• [What this task involves]: Set down exactly the lines from the one containing "yellow rolling pin [647,161,671,214] -> none" through the end of the records below, both included, and nothing else.

::: Listed records :::

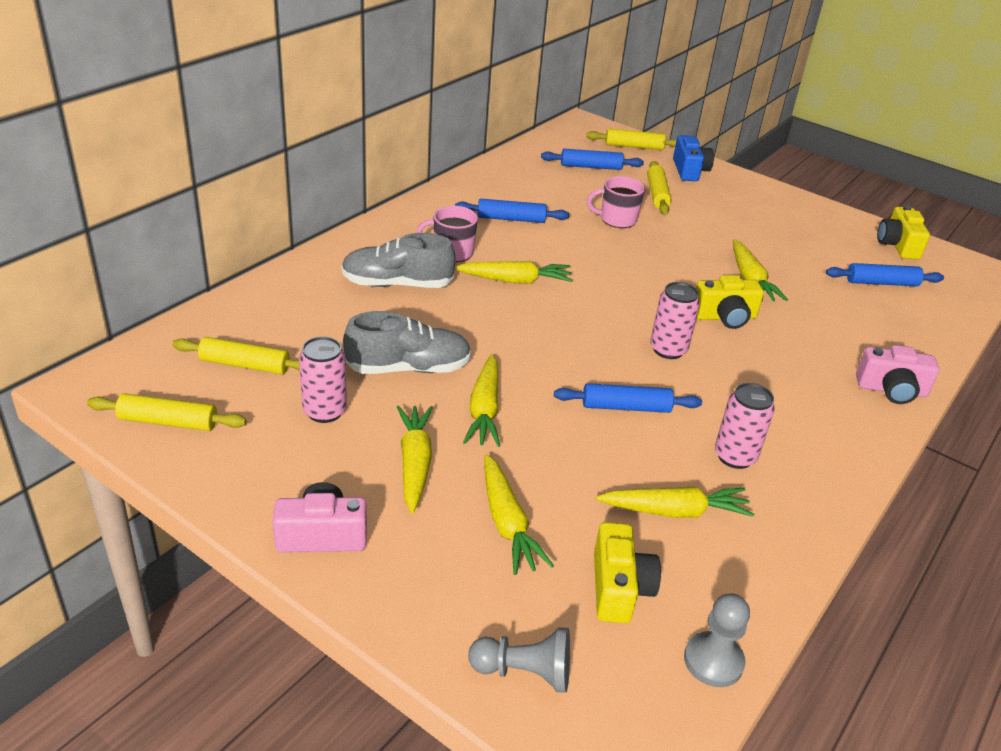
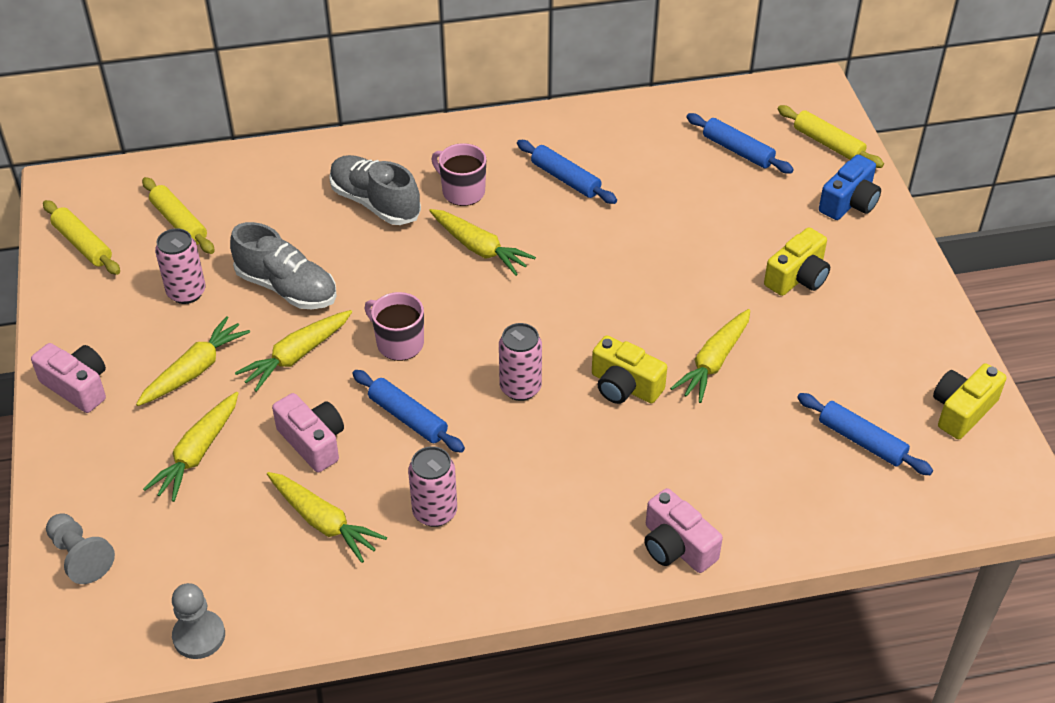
camera: 45 degrees right, 10 degrees up
pink mug [587,176,645,228] -> pink mug moved to [364,292,424,361]
yellow camera [594,522,661,623] -> yellow camera moved to [764,227,830,296]
yellow rolling pin [647,161,671,214] -> none
none -> pink camera [272,393,344,473]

:::

• [Exercise result]:
yellow rolling pin [647,161,671,214] -> none
none -> pink camera [272,393,344,473]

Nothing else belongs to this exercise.